= EXERCISE DESCRIPTION =
In the entries below, copy only the lines from the one that contains "swapped: green domino" through the last line, exactly, and omit any pictures.

= DATA SHOWN =
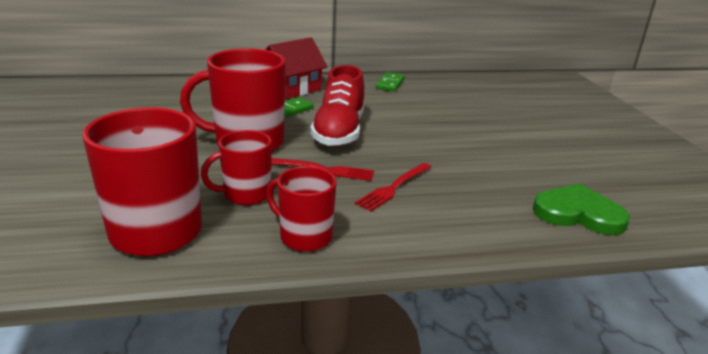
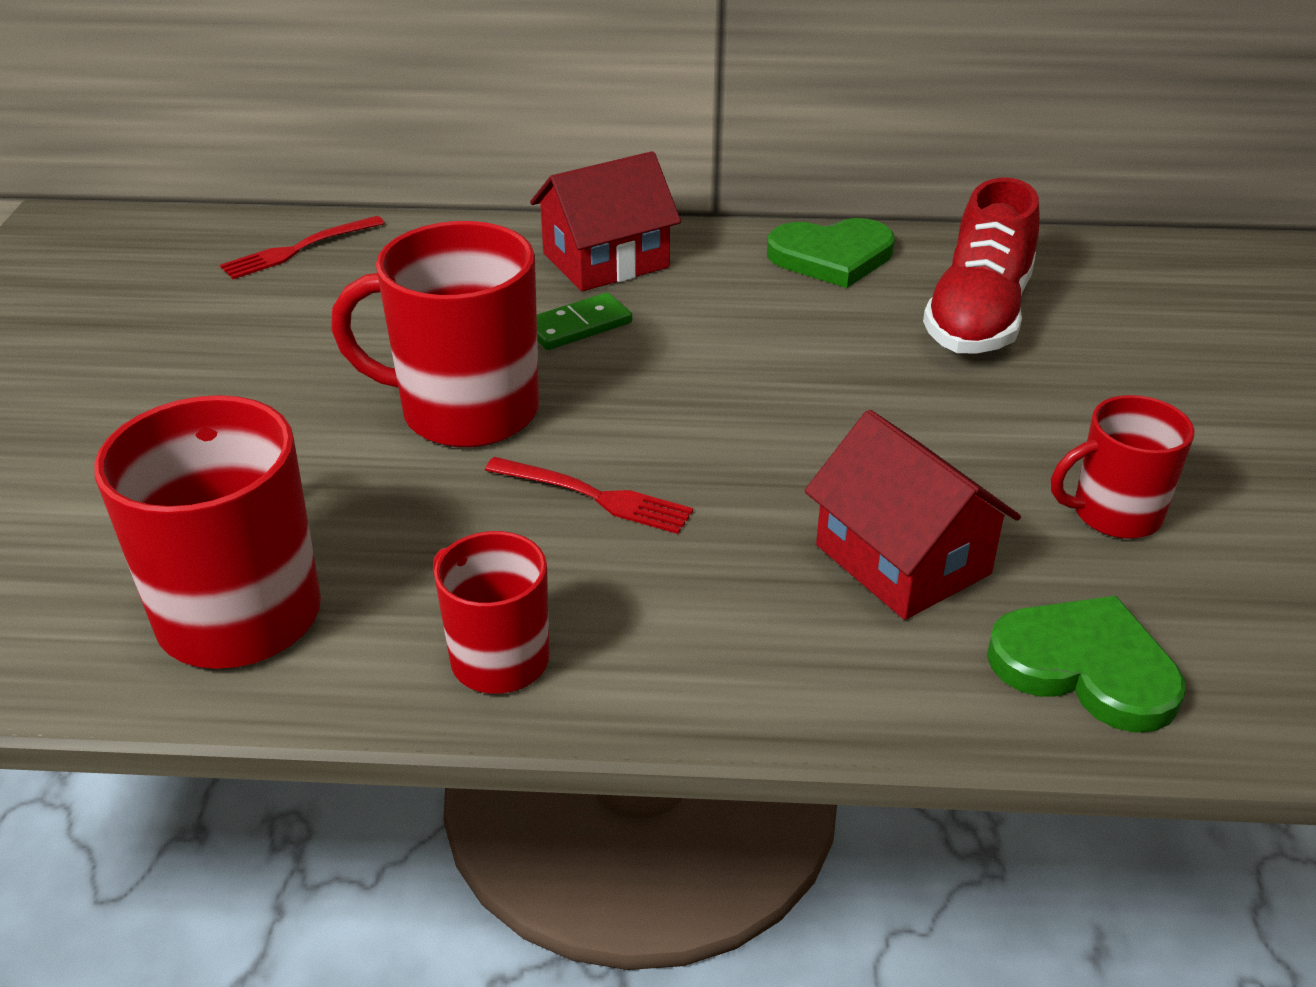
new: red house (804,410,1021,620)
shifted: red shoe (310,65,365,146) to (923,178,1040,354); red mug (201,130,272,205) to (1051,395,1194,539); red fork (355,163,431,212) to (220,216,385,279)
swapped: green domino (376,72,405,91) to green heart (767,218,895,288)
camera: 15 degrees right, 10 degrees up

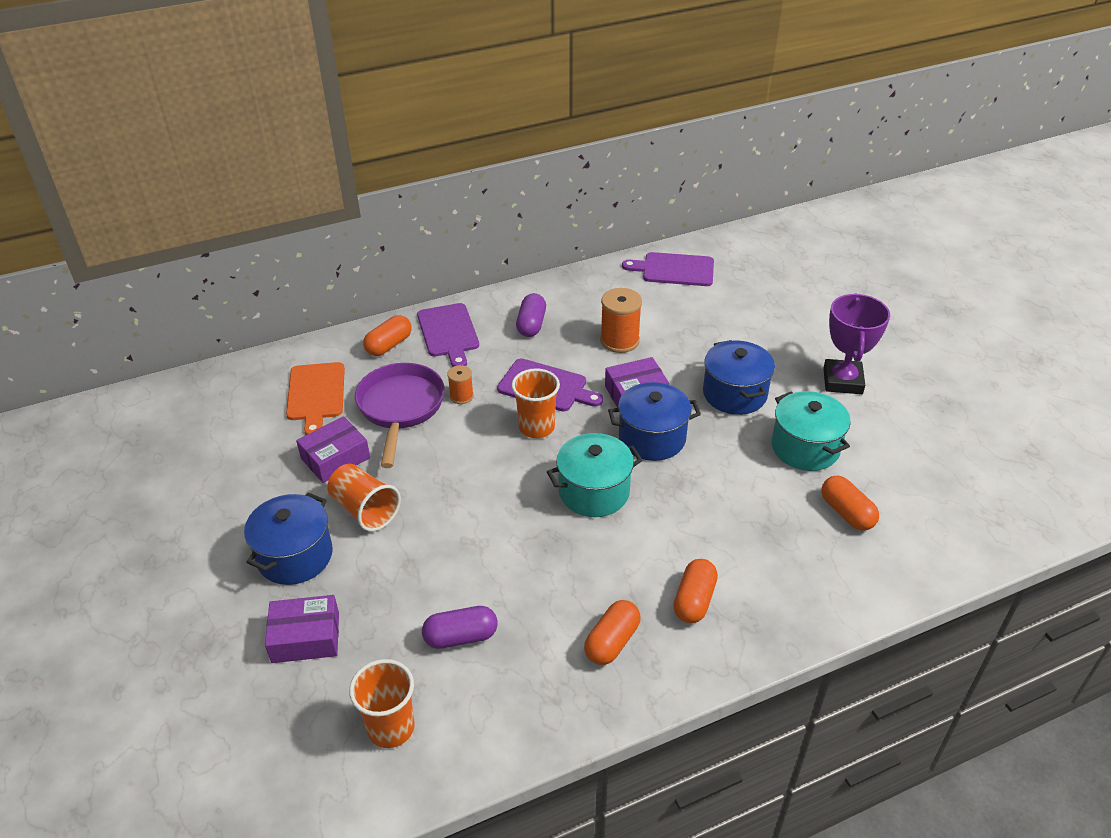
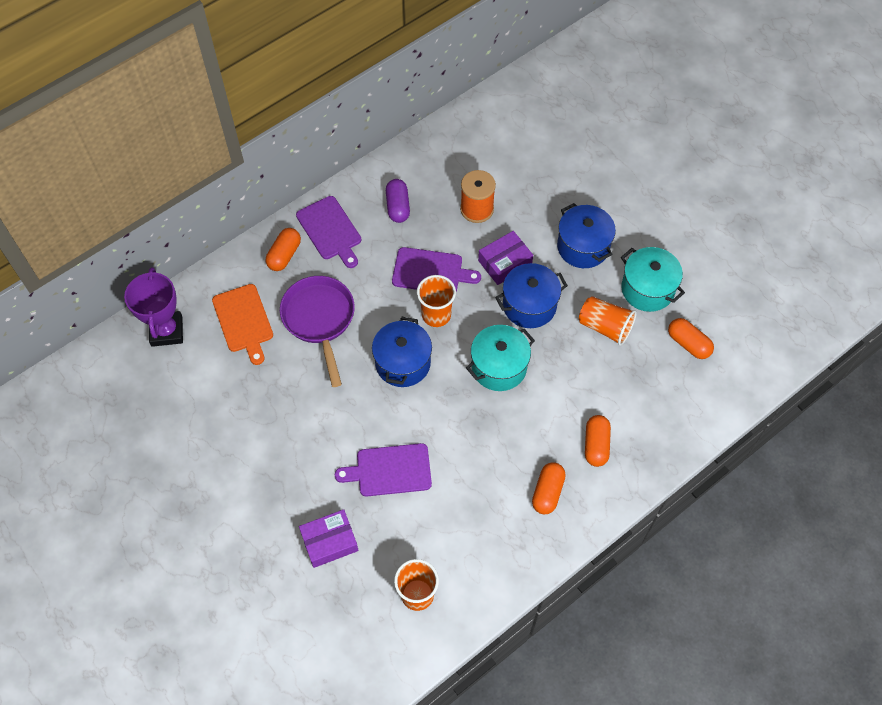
gone: orange spool (447,365,474,404); purple box (296,416,370,483); purple capsule (422,606,498,649)
shifted: purple cutting board (622,252,714,286) to (335,443,432,496); purple trophy (823,294,890,394) to (124,267,183,347); orange cup (327,464,401,531) to (579,296,637,346); blue pot (244,493,333,585) to (372,317,432,387)
camera: 15 degrees left, 20 degrees up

= YOUR RESPONSE =
swapped: green domino (376,72,405,91) to green heart (767,218,895,288)
camera: 15 degrees right, 10 degrees up

gone: orange spool (447,365,474,404); purple box (296,416,370,483); purple capsule (422,606,498,649)
shifted: purple cutting board (622,252,714,286) to (335,443,432,496); purple trophy (823,294,890,394) to (124,267,183,347); orange cup (327,464,401,531) to (579,296,637,346); blue pot (244,493,333,585) to (372,317,432,387)
camera: 15 degrees left, 20 degrees up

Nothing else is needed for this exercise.